* _Data provided_:
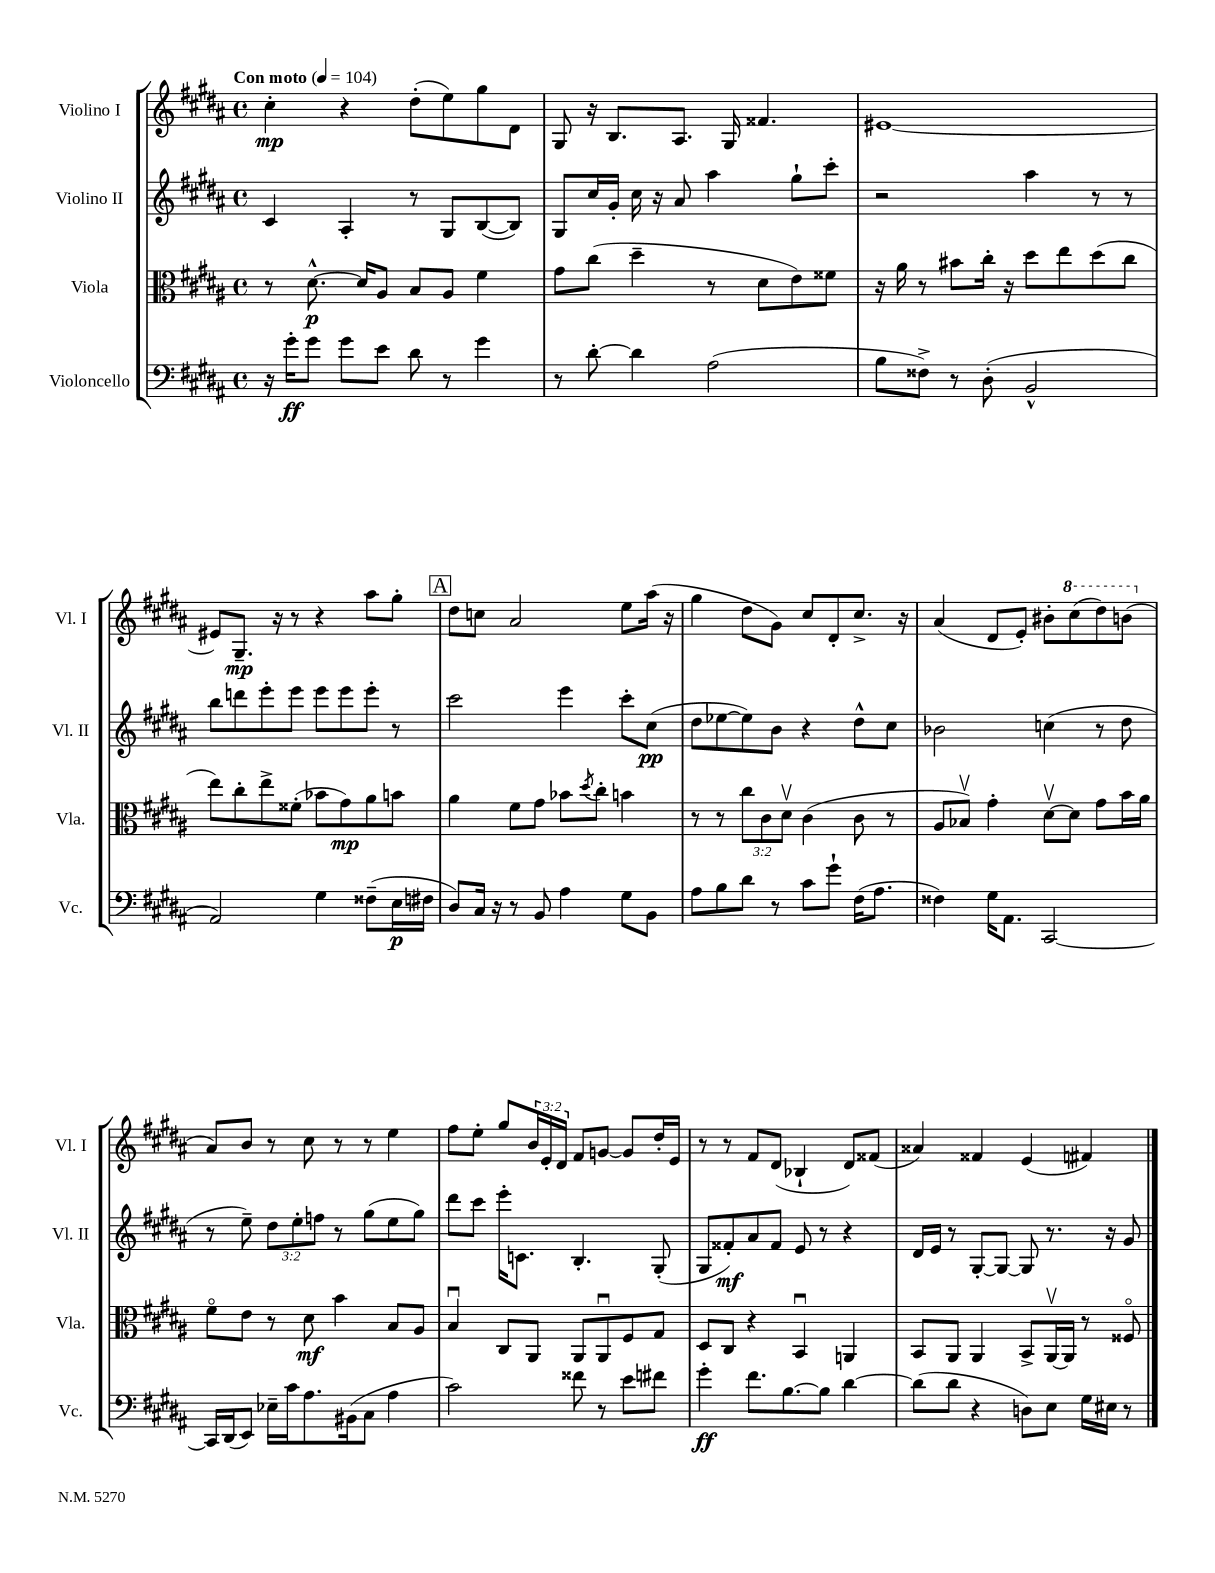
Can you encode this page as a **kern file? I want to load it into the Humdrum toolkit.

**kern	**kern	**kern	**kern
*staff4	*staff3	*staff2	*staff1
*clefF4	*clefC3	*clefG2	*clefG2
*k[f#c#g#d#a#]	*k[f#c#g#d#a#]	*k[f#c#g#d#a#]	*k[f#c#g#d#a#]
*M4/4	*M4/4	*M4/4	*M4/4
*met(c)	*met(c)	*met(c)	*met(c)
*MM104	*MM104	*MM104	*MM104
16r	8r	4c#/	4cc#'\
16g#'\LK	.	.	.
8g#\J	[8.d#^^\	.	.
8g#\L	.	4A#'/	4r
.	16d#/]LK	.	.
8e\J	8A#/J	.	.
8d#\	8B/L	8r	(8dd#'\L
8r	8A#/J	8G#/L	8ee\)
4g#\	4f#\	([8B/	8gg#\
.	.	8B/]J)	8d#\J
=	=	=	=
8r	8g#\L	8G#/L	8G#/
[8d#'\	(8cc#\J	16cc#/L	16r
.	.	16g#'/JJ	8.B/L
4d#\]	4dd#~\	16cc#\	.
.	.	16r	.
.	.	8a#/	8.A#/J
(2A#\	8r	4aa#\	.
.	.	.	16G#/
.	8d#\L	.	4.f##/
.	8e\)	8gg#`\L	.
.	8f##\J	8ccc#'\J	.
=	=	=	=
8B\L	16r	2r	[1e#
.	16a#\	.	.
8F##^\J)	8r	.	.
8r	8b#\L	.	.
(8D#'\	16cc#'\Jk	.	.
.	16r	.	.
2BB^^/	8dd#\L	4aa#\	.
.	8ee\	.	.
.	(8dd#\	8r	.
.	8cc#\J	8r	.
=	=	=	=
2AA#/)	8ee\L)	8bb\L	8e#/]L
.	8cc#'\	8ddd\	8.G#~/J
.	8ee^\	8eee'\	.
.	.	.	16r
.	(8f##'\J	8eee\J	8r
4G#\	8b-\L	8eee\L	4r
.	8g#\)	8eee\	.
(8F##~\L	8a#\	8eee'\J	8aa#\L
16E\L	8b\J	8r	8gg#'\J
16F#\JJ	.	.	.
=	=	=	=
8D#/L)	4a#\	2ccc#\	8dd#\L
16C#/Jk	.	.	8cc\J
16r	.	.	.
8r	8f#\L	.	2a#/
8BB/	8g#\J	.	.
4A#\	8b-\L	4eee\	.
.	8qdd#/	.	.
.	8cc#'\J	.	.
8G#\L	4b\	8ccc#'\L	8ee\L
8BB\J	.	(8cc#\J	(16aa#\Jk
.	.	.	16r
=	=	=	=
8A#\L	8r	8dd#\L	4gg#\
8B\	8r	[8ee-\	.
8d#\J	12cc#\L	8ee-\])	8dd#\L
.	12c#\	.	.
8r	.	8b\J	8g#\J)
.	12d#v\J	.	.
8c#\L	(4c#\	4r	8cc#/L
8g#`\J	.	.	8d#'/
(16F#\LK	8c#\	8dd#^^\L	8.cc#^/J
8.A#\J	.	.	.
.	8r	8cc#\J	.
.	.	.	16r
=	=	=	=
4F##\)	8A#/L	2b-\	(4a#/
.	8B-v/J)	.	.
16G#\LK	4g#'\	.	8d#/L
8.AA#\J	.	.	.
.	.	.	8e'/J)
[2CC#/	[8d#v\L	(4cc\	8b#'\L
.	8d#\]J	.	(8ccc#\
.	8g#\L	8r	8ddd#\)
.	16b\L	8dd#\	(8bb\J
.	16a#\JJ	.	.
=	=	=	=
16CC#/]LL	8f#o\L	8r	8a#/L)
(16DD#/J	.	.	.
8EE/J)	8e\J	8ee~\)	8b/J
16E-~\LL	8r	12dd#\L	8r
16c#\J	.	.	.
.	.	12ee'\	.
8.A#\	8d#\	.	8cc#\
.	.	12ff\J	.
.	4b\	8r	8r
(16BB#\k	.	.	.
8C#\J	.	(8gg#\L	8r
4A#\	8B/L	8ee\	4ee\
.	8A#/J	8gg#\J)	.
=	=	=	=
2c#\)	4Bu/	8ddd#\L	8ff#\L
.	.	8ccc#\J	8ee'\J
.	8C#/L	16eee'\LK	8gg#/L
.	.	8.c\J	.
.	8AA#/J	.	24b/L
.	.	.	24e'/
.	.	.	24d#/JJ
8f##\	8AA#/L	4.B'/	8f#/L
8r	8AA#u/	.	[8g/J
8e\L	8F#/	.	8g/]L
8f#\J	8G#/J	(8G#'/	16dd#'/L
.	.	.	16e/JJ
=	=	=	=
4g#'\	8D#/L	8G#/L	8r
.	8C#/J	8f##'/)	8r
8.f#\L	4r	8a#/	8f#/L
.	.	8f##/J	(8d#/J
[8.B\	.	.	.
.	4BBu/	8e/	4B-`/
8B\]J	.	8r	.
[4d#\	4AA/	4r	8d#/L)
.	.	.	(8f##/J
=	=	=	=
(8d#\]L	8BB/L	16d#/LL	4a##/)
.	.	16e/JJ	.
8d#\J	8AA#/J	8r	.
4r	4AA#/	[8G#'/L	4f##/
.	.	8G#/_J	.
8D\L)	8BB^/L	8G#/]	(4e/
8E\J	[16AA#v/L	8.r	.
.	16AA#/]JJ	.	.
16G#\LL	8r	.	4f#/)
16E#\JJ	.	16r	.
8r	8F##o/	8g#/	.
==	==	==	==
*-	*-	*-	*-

---

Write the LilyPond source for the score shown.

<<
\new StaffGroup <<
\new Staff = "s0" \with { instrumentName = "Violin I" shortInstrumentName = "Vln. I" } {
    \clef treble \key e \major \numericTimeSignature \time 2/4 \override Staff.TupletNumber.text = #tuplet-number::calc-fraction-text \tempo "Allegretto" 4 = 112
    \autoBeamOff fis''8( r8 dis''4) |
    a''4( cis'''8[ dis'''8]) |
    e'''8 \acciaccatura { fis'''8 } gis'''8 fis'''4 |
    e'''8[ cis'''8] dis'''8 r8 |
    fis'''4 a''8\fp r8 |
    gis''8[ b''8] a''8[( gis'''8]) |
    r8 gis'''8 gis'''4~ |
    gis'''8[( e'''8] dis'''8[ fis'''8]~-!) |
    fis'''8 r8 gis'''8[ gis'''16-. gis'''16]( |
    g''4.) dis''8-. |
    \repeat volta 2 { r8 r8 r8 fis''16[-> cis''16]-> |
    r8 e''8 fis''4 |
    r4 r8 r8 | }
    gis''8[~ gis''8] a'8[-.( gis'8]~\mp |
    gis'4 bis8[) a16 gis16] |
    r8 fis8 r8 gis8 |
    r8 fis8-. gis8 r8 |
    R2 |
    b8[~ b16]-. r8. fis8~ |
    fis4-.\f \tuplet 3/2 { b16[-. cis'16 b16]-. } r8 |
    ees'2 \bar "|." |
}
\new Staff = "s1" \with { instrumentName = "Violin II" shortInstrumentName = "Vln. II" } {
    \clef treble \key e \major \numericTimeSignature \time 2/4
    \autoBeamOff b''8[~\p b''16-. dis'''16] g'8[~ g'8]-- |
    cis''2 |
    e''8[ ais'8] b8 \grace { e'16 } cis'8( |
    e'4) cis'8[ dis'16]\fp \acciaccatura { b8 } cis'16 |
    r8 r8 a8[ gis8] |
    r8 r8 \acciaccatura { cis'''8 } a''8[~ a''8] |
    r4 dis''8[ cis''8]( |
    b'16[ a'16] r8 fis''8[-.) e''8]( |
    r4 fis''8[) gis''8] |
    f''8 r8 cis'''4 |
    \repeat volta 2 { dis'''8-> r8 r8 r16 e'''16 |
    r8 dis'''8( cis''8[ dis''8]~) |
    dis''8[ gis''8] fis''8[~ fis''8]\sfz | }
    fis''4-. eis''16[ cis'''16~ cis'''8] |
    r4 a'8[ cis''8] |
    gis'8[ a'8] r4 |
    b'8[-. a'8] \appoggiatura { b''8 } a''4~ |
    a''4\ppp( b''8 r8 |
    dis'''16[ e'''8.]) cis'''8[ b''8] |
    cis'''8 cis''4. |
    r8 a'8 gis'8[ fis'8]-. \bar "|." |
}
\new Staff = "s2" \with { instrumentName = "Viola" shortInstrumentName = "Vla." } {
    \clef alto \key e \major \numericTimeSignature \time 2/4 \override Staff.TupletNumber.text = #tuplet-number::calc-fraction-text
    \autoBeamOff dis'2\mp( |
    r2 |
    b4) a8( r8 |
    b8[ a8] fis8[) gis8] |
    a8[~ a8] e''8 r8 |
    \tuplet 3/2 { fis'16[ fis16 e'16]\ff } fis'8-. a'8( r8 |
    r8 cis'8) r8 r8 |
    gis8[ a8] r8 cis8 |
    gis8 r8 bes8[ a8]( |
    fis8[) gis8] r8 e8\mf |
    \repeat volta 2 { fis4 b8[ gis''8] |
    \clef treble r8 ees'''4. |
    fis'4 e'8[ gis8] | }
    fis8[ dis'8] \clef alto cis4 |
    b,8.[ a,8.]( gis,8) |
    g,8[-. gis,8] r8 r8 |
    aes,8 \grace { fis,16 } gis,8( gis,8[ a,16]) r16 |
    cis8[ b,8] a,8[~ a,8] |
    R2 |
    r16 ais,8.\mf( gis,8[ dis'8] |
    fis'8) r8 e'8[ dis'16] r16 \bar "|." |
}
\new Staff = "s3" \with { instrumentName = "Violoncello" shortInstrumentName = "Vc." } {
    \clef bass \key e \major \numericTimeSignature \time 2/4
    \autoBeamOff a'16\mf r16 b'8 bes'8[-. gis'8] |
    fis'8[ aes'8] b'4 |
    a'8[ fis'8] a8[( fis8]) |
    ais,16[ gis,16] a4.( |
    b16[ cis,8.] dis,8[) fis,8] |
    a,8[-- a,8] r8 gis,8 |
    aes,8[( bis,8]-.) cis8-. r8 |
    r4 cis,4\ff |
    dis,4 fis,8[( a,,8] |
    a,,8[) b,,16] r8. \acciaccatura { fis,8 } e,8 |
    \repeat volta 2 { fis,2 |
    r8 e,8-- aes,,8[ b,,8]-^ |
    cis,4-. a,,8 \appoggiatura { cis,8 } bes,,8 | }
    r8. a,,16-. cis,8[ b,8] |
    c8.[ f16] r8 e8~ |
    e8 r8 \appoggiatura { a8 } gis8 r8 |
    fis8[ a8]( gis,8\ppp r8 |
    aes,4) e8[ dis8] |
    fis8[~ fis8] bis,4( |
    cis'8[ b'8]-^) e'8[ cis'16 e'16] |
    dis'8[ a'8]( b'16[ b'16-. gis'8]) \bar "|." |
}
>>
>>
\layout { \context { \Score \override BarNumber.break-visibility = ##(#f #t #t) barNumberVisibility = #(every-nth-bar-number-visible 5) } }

* _Task to carry out_: Extract every line of the records that contains the string "repeat", matching case exactly.

* _Correct response_:
    \repeat volta 2 { r8 r8 r8 fis''16[-> cis''16]-> |
    \repeat volta 2 { dis'''8-> r8 r8 r16 e'''16 |
    \repeat volta 2 { fis4 b8[ gis''8] |
    \repeat volta 2 { fis,2 |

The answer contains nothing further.